RECORDS FOR THE TASK |
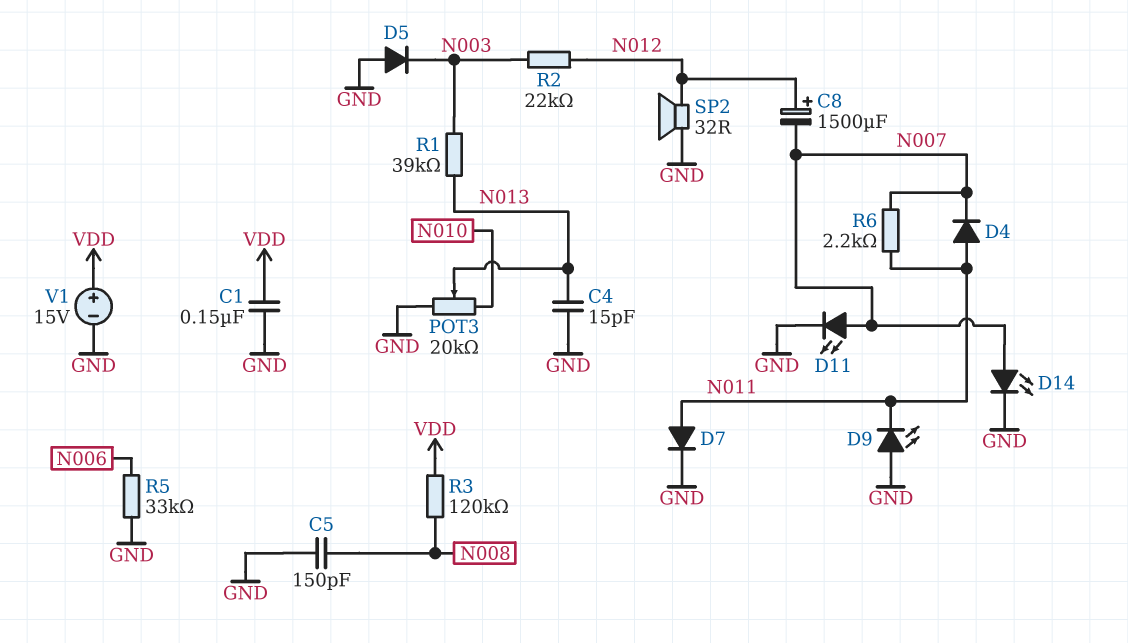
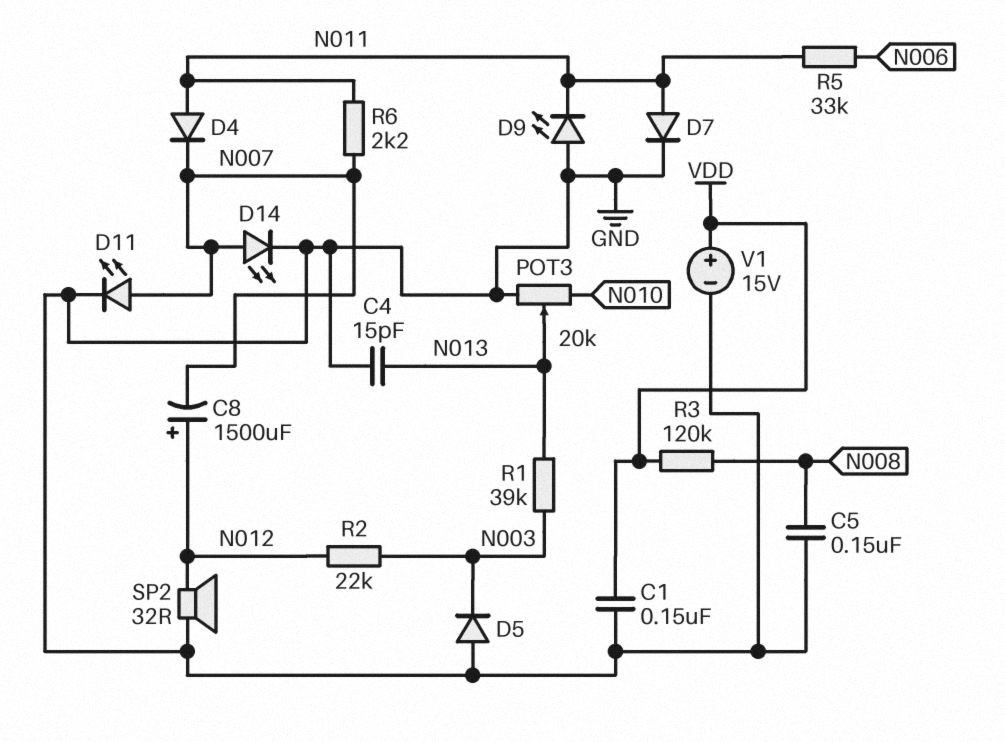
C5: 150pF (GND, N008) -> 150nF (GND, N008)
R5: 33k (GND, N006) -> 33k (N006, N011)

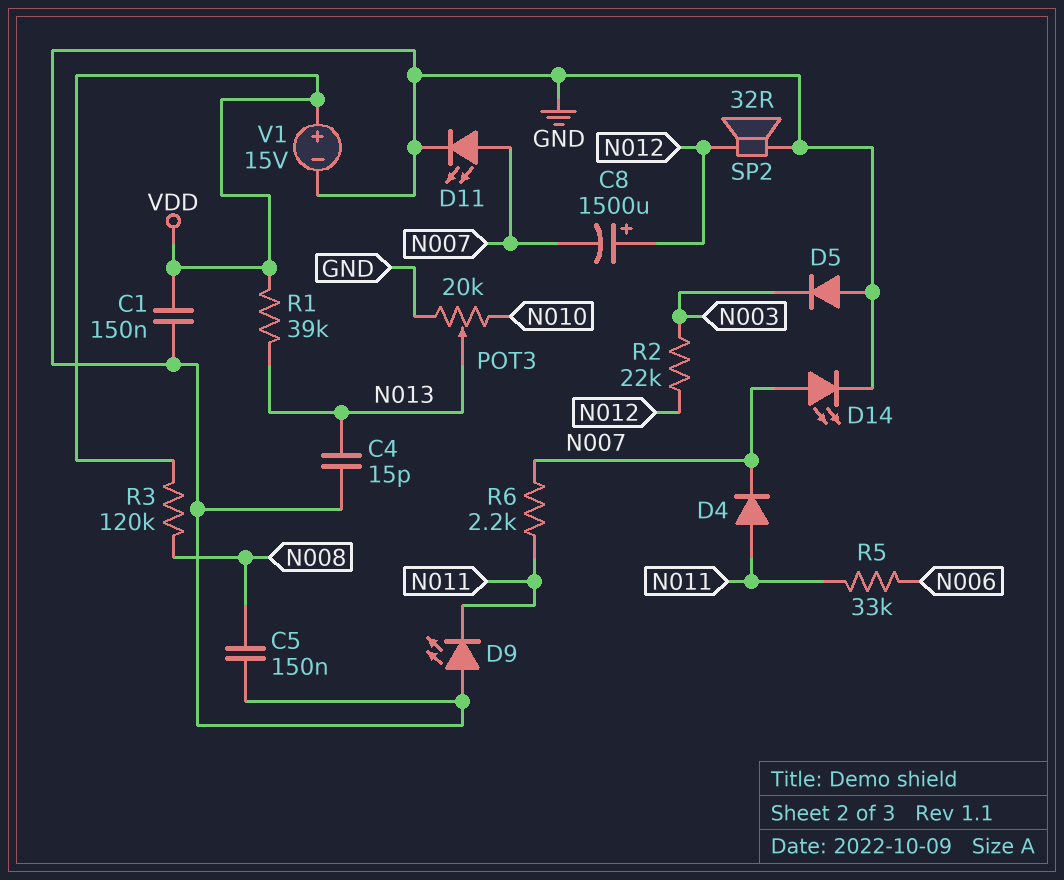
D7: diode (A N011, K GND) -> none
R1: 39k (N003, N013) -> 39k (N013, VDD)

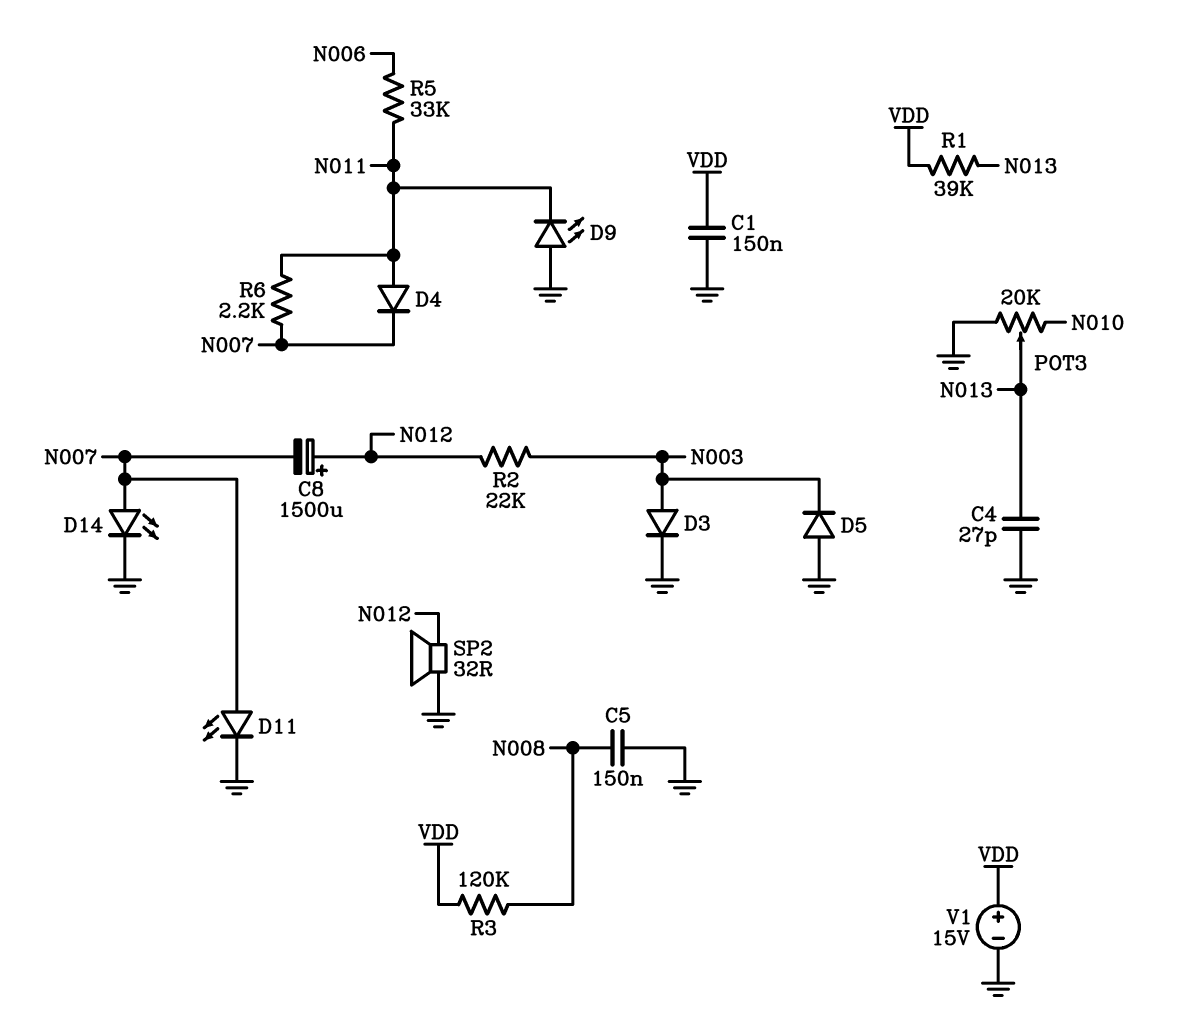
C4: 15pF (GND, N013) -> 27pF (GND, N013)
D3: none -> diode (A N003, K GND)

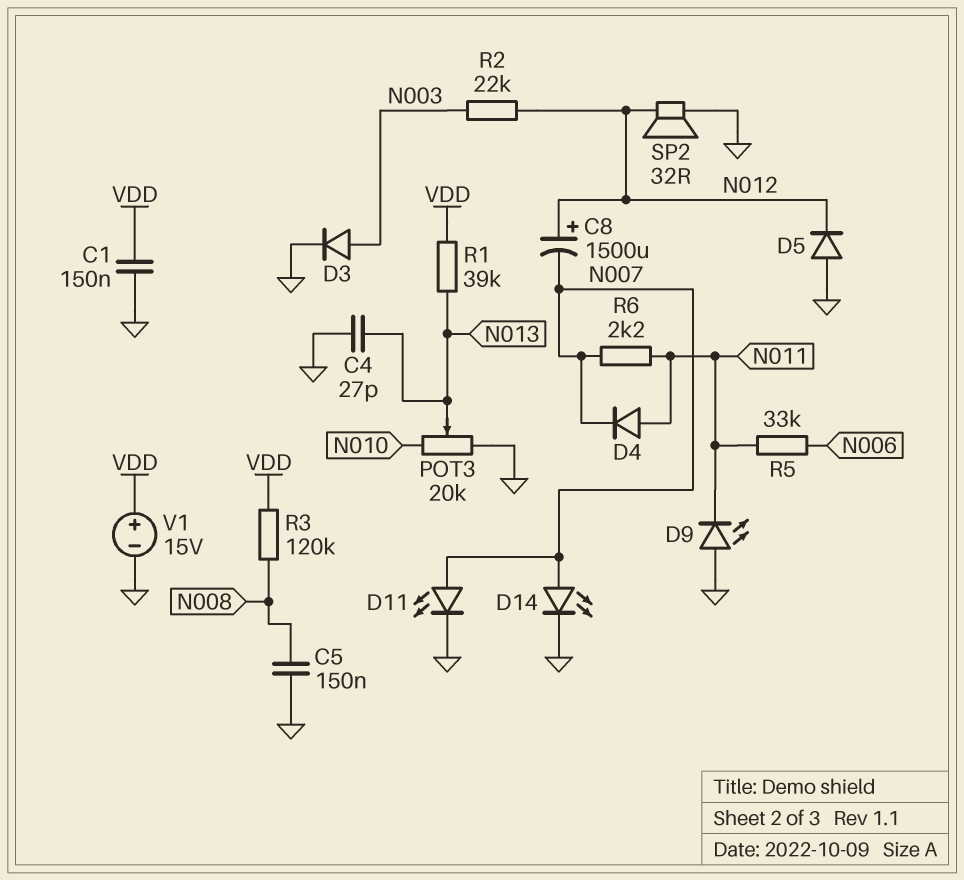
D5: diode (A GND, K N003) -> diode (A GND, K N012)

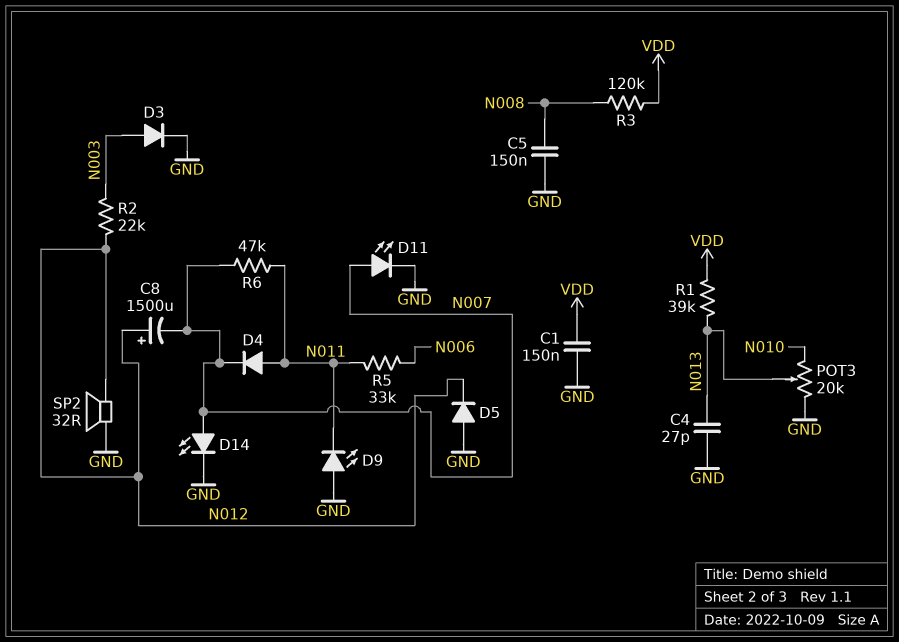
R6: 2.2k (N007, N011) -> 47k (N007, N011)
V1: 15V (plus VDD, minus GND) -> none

PROMPT | Every entry should be returned exactly as written, minus the pictures.

OUTPUT FOR THIS EXERCISE |
C5: 150pF (GND, N008) -> 150nF (GND, N008)
R5: 33k (GND, N006) -> 33k (N006, N011)

D7: diode (A N011, K GND) -> none
R1: 39k (N003, N013) -> 39k (N013, VDD)

C4: 15pF (GND, N013) -> 27pF (GND, N013)
D3: none -> diode (A N003, K GND)

D5: diode (A GND, K N003) -> diode (A GND, K N012)

R6: 2.2k (N007, N011) -> 47k (N007, N011)
V1: 15V (plus VDD, minus GND) -> none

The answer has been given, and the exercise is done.